§ Exercise requirements
Give back exactly the stretch of data below from the line holding "SOIL2 pin AO: D4 -> A1" through the line holding "LED pin SIG: B4 -> A9", both ends included, and leave the remaining lines out.

(Stored items from a collection)
◆ ◆ ◆ ◆

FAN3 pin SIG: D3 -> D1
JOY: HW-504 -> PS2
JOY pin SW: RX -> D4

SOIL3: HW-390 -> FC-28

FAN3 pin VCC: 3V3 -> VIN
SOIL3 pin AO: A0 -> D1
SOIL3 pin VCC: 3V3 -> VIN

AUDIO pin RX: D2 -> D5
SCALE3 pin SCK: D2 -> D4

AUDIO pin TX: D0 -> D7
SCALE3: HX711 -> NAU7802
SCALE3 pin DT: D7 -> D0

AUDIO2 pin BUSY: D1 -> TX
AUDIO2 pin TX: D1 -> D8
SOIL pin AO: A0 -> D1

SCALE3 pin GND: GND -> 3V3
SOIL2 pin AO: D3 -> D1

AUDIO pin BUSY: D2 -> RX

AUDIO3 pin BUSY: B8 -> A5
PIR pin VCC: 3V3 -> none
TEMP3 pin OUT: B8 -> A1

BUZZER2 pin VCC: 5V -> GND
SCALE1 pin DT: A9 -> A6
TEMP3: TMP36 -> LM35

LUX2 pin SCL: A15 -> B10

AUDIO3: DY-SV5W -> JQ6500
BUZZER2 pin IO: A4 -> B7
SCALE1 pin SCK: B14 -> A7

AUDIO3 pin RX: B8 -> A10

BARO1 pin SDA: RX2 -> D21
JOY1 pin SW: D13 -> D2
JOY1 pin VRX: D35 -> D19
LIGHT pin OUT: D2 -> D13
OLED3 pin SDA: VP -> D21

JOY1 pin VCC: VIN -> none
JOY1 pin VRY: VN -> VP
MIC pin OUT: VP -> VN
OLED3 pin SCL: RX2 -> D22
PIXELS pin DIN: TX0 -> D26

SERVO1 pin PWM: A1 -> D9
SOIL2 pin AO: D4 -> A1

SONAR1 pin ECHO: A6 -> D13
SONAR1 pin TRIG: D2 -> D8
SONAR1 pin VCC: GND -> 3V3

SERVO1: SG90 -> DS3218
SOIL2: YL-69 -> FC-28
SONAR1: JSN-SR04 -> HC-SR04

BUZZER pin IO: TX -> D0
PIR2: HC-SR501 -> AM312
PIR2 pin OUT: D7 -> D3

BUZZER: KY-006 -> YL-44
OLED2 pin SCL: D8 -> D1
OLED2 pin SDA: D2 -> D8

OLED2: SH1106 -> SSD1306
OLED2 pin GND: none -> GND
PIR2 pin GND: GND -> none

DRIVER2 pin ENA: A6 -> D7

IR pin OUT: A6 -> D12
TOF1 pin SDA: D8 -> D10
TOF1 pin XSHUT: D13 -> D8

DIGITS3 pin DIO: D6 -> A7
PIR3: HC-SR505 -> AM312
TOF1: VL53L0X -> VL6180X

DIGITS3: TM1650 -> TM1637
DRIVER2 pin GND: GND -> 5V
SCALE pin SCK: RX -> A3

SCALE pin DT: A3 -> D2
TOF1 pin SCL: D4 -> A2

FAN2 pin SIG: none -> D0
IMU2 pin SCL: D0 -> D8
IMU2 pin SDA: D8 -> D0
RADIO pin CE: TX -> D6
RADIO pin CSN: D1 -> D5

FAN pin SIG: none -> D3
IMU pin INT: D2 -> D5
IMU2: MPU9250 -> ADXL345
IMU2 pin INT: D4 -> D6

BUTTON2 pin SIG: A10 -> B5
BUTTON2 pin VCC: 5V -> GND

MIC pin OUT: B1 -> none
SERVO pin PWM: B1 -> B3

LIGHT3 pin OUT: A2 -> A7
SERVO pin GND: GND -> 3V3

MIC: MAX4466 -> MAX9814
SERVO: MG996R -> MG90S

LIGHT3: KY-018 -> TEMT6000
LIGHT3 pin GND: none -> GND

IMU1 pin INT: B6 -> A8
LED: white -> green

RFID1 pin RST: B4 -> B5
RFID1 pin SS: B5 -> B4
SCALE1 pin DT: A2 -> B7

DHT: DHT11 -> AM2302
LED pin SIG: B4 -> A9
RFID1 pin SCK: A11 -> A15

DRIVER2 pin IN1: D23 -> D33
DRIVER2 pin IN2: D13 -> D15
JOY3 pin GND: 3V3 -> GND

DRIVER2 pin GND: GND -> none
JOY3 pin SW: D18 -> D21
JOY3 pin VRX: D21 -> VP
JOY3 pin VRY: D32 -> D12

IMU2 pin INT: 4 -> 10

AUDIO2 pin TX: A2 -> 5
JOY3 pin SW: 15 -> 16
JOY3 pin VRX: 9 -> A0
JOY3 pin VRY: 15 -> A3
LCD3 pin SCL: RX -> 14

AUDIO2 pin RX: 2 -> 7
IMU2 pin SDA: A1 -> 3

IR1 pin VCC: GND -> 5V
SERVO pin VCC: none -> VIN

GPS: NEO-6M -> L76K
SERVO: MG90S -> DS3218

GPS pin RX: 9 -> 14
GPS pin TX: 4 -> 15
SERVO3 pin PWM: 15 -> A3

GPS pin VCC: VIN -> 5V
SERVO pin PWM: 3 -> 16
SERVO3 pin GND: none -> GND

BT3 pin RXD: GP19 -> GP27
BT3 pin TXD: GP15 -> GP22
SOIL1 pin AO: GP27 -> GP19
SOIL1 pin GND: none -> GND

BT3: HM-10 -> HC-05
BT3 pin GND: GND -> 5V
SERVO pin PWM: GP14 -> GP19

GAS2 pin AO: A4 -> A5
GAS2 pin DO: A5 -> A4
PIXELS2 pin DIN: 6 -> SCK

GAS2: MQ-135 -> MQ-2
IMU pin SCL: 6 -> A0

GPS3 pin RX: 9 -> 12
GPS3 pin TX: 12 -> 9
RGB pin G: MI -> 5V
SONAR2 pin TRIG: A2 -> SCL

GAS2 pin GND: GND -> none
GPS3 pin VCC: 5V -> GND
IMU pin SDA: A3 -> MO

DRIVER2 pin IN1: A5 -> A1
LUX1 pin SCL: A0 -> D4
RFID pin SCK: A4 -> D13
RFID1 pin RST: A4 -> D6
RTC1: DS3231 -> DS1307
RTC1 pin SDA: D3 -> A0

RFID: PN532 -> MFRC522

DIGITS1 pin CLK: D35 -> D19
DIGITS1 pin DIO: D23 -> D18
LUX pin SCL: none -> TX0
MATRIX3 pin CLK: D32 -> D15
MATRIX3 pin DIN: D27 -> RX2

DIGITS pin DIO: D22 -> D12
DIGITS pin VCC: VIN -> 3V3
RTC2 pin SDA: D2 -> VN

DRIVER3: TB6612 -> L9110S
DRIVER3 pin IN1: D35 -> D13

◆ ◆ ◆ ◆

§ Problem solution
SOIL2 pin AO: D4 -> A1

SONAR1 pin ECHO: A6 -> D13
SONAR1 pin TRIG: D2 -> D8
SONAR1 pin VCC: GND -> 3V3

SERVO1: SG90 -> DS3218
SOIL2: YL-69 -> FC-28
SONAR1: JSN-SR04 -> HC-SR04

BUZZER pin IO: TX -> D0
PIR2: HC-SR501 -> AM312
PIR2 pin OUT: D7 -> D3

BUZZER: KY-006 -> YL-44
OLED2 pin SCL: D8 -> D1
OLED2 pin SDA: D2 -> D8

OLED2: SH1106 -> SSD1306
OLED2 pin GND: none -> GND
PIR2 pin GND: GND -> none

DRIVER2 pin ENA: A6 -> D7

IR pin OUT: A6 -> D12
TOF1 pin SDA: D8 -> D10
TOF1 pin XSHUT: D13 -> D8

DIGITS3 pin DIO: D6 -> A7
PIR3: HC-SR505 -> AM312
TOF1: VL53L0X -> VL6180X

DIGITS3: TM1650 -> TM1637
DRIVER2 pin GND: GND -> 5V
SCALE pin SCK: RX -> A3

SCALE pin DT: A3 -> D2
TOF1 pin SCL: D4 -> A2

FAN2 pin SIG: none -> D0
IMU2 pin SCL: D0 -> D8
IMU2 pin SDA: D8 -> D0
RADIO pin CE: TX -> D6
RADIO pin CSN: D1 -> D5

FAN pin SIG: none -> D3
IMU pin INT: D2 -> D5
IMU2: MPU9250 -> ADXL345
IMU2 pin INT: D4 -> D6

BUTTON2 pin SIG: A10 -> B5
BUTTON2 pin VCC: 5V -> GND

MIC pin OUT: B1 -> none
SERVO pin PWM: B1 -> B3

LIGHT3 pin OUT: A2 -> A7
SERVO pin GND: GND -> 3V3

MIC: MAX4466 -> MAX9814
SERVO: MG996R -> MG90S

LIGHT3: KY-018 -> TEMT6000
LIGHT3 pin GND: none -> GND

IMU1 pin INT: B6 -> A8
LED: white -> green

RFID1 pin RST: B4 -> B5
RFID1 pin SS: B5 -> B4
SCALE1 pin DT: A2 -> B7

DHT: DHT11 -> AM2302
LED pin SIG: B4 -> A9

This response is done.